Object change descriptions
——————
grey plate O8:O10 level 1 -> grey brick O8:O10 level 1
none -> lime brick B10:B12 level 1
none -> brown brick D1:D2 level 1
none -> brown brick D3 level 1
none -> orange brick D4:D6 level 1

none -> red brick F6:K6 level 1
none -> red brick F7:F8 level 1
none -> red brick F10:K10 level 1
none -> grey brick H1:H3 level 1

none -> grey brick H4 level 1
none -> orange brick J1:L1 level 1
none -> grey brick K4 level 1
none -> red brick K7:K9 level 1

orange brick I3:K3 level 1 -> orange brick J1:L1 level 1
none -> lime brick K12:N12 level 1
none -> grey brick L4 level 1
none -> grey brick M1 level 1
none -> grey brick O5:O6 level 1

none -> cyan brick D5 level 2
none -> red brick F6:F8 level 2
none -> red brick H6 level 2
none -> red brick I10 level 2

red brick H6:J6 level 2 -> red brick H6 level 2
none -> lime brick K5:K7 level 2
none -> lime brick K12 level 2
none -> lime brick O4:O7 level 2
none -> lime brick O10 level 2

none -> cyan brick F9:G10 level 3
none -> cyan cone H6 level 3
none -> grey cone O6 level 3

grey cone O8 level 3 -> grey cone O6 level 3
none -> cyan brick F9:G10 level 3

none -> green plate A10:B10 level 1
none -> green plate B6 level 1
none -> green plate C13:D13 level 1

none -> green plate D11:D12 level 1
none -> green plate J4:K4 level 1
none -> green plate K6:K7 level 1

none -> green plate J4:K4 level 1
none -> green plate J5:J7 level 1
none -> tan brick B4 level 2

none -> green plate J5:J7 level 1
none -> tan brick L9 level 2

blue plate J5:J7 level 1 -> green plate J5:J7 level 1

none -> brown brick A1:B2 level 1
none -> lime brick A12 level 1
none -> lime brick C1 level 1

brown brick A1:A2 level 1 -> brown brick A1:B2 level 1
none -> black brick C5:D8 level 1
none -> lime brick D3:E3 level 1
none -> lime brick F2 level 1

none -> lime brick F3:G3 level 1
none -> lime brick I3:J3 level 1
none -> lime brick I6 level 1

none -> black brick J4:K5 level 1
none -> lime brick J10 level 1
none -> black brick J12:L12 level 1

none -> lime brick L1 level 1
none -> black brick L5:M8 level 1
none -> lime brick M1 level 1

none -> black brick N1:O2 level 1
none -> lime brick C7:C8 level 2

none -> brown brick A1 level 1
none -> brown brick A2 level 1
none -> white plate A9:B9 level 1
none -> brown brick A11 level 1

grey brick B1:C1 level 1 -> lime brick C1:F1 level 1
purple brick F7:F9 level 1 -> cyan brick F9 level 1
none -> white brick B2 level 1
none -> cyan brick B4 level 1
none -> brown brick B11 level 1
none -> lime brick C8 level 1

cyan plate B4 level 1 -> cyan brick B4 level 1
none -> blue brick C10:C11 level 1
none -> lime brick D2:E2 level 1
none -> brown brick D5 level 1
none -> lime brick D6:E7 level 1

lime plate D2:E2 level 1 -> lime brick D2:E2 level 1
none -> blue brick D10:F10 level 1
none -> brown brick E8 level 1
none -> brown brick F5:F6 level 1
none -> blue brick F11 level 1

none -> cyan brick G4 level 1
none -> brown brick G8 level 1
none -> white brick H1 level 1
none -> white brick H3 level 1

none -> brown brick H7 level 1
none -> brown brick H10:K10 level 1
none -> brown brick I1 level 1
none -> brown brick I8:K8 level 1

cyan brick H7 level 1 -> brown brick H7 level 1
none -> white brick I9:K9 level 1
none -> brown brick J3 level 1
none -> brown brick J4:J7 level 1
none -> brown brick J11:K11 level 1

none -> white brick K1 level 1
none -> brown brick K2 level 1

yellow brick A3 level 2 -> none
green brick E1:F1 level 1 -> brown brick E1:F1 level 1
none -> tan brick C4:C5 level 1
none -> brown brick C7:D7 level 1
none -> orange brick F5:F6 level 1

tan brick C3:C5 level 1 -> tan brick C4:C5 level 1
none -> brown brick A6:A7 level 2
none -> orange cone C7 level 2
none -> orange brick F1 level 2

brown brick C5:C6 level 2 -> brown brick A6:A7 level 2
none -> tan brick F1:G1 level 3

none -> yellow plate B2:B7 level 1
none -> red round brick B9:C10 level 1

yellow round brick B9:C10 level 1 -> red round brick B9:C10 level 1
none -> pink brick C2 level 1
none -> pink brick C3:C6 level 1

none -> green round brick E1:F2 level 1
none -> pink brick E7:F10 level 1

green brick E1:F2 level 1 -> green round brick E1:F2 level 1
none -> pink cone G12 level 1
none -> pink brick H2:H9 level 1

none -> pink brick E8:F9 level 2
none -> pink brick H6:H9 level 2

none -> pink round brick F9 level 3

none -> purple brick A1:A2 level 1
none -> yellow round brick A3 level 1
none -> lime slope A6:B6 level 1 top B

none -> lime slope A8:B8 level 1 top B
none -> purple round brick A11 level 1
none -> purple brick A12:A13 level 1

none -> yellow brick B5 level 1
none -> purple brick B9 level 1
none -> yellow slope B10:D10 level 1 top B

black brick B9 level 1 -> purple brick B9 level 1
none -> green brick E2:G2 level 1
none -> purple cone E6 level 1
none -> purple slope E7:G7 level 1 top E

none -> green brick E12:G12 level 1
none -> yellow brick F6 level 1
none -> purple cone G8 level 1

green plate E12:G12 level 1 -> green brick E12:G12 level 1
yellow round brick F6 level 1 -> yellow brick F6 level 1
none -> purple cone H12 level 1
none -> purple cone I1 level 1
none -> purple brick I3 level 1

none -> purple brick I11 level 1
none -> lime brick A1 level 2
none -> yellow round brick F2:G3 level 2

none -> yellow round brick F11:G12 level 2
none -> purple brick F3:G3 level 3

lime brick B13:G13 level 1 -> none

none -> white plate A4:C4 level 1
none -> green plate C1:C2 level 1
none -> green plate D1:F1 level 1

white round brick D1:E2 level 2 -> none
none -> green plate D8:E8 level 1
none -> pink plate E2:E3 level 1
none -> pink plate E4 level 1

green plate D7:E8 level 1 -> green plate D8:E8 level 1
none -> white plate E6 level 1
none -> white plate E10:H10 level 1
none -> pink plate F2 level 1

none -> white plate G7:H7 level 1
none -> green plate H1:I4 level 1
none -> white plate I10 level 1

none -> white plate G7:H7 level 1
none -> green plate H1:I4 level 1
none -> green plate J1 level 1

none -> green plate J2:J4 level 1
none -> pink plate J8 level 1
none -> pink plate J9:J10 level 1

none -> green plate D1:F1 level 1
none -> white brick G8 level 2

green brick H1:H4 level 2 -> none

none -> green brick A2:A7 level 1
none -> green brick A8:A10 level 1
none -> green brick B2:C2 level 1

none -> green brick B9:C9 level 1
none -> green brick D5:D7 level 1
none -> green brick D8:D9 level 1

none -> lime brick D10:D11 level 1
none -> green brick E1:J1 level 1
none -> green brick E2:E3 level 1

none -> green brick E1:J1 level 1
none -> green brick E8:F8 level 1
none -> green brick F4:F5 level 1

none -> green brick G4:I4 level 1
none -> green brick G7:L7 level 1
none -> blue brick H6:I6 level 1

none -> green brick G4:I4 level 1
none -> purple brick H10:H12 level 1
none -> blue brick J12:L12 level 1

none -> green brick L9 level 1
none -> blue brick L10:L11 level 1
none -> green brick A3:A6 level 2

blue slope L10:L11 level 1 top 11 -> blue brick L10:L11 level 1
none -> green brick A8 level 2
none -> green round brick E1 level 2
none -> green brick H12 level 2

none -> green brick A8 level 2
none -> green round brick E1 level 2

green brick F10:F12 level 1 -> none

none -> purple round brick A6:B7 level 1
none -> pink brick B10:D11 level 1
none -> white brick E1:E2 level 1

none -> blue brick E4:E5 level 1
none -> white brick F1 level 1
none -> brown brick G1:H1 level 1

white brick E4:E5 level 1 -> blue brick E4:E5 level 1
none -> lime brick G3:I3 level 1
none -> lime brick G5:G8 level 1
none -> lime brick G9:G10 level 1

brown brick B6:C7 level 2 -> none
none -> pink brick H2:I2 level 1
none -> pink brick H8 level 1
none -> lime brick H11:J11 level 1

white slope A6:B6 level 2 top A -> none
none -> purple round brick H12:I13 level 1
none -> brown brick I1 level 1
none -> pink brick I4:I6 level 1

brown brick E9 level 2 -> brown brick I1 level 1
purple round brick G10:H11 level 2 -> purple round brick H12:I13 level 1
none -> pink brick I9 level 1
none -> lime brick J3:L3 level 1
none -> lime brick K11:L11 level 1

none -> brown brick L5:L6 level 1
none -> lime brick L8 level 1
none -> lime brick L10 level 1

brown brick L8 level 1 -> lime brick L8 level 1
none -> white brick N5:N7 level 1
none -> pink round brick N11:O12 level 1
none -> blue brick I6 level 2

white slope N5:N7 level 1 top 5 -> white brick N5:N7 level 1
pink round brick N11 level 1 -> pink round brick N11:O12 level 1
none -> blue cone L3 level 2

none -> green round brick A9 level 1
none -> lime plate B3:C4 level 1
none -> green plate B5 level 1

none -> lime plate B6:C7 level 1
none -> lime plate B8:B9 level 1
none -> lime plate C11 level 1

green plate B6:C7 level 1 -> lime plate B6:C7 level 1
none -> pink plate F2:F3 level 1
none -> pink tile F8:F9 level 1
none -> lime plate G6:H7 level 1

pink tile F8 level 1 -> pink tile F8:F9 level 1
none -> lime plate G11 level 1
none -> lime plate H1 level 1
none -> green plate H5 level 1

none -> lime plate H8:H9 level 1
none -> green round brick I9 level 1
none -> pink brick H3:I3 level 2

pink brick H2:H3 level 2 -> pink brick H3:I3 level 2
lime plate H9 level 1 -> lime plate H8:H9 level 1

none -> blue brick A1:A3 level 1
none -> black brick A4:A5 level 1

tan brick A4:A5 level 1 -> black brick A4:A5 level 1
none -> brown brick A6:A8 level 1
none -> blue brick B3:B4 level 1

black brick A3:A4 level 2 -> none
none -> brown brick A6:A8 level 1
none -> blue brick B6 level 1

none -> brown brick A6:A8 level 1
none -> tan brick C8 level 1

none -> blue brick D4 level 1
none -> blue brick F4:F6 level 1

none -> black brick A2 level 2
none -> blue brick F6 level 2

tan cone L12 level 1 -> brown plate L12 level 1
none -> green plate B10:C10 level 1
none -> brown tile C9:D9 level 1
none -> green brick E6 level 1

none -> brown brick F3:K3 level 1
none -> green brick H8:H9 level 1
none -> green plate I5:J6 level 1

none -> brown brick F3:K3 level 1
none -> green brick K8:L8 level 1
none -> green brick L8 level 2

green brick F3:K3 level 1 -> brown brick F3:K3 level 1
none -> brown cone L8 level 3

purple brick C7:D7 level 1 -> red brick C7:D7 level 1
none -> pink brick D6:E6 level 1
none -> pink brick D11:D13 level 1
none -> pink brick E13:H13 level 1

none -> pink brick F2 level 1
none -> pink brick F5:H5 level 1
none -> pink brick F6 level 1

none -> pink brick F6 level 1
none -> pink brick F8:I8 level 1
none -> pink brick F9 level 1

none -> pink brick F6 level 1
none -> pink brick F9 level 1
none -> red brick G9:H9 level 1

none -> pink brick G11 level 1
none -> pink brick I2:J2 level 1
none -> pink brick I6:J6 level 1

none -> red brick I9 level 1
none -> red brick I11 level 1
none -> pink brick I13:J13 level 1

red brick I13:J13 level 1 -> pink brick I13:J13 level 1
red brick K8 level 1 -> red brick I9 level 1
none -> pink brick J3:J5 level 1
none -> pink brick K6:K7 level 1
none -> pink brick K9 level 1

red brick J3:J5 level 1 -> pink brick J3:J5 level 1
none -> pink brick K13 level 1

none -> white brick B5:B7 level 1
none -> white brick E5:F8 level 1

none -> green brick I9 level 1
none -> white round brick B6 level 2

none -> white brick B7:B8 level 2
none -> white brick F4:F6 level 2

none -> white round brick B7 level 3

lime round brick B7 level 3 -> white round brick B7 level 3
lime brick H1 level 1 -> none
——————
Search the entries above for the string "yellow". Copy each line in which it appears.

- **Result for this task**
yellow brick A3 level 2 -> none
none -> yellow plate B2:B7 level 1
yellow round brick B9:C10 level 1 -> red round brick B9:C10 level 1
none -> yellow round brick A3 level 1
none -> yellow brick B5 level 1
none -> yellow slope B10:D10 level 1 top B
none -> yellow brick F6 level 1
yellow round brick F6 level 1 -> yellow brick F6 level 1
none -> yellow round brick F2:G3 level 2
none -> yellow round brick F11:G12 level 2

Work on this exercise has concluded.